■ Data supplied:
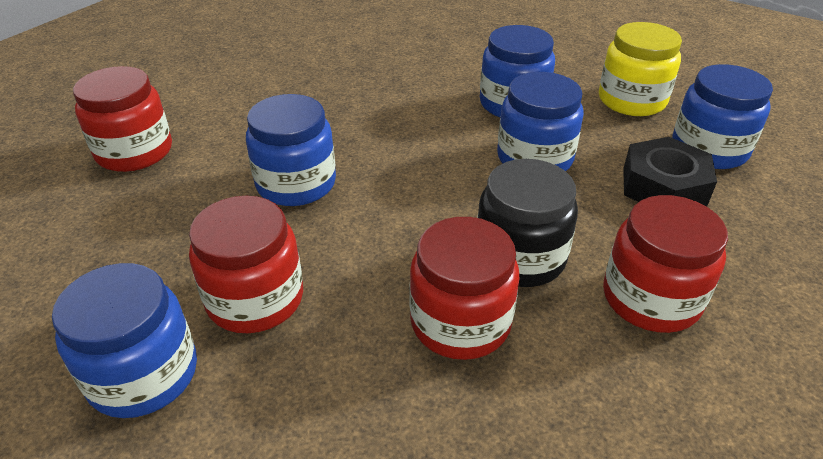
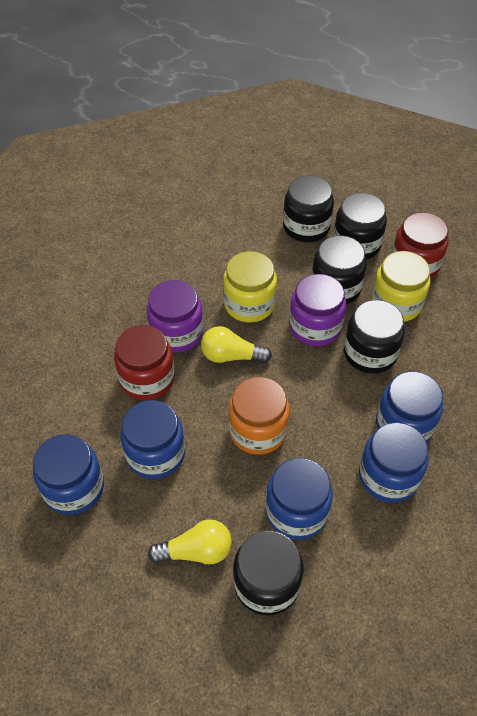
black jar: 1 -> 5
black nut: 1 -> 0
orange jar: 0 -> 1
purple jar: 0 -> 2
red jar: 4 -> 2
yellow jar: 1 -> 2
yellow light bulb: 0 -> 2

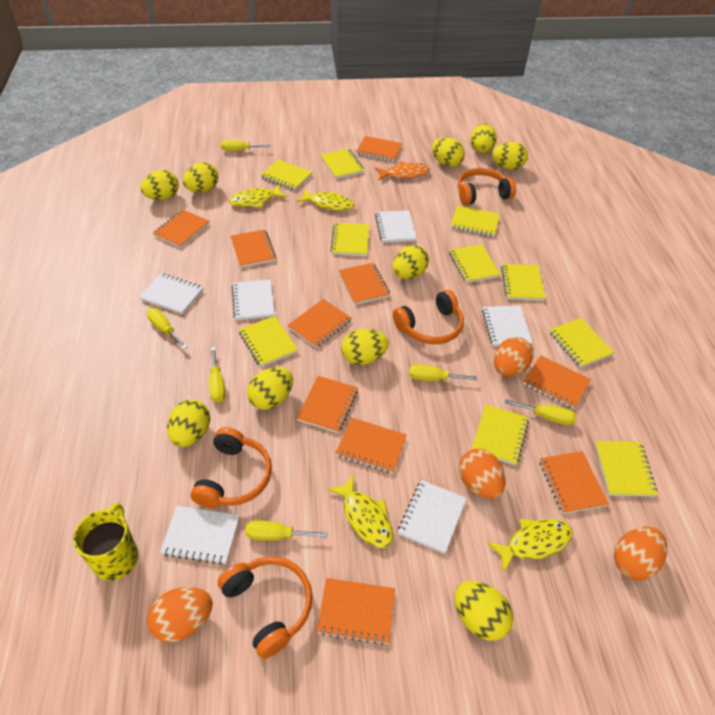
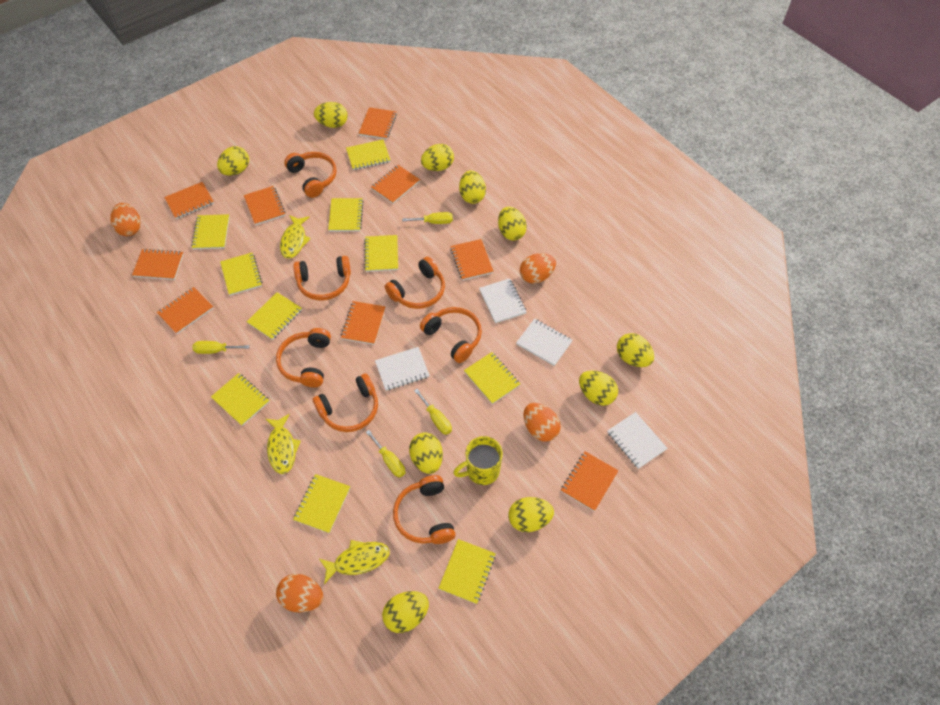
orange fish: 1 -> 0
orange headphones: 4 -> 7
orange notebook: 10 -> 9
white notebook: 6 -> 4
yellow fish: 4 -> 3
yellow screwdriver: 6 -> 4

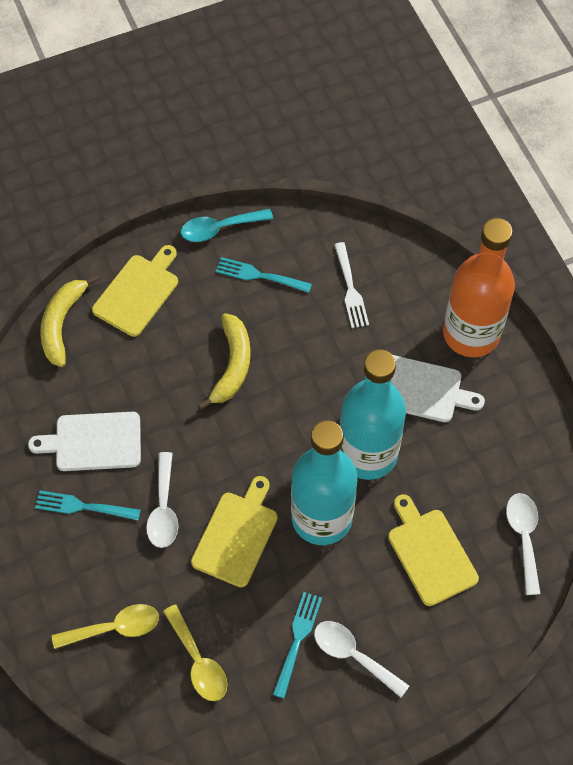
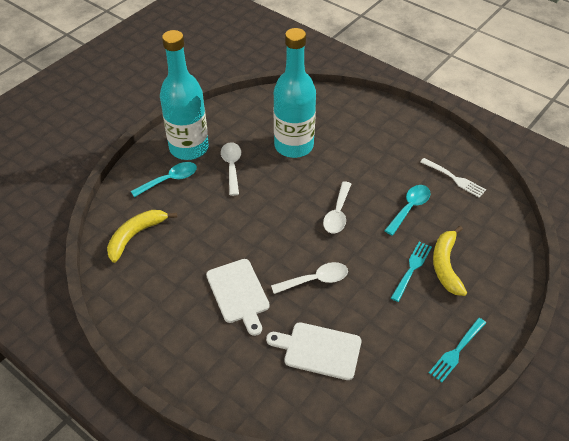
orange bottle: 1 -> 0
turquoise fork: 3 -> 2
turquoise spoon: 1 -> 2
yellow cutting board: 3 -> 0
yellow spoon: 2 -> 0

■ Aim of the task: The lines from the one containing "orange bottle: 1 -> 0" through the final line of the listing above are all you should set down, exactly as written.

■ Task response:
orange bottle: 1 -> 0
turquoise fork: 3 -> 2
turquoise spoon: 1 -> 2
yellow cutting board: 3 -> 0
yellow spoon: 2 -> 0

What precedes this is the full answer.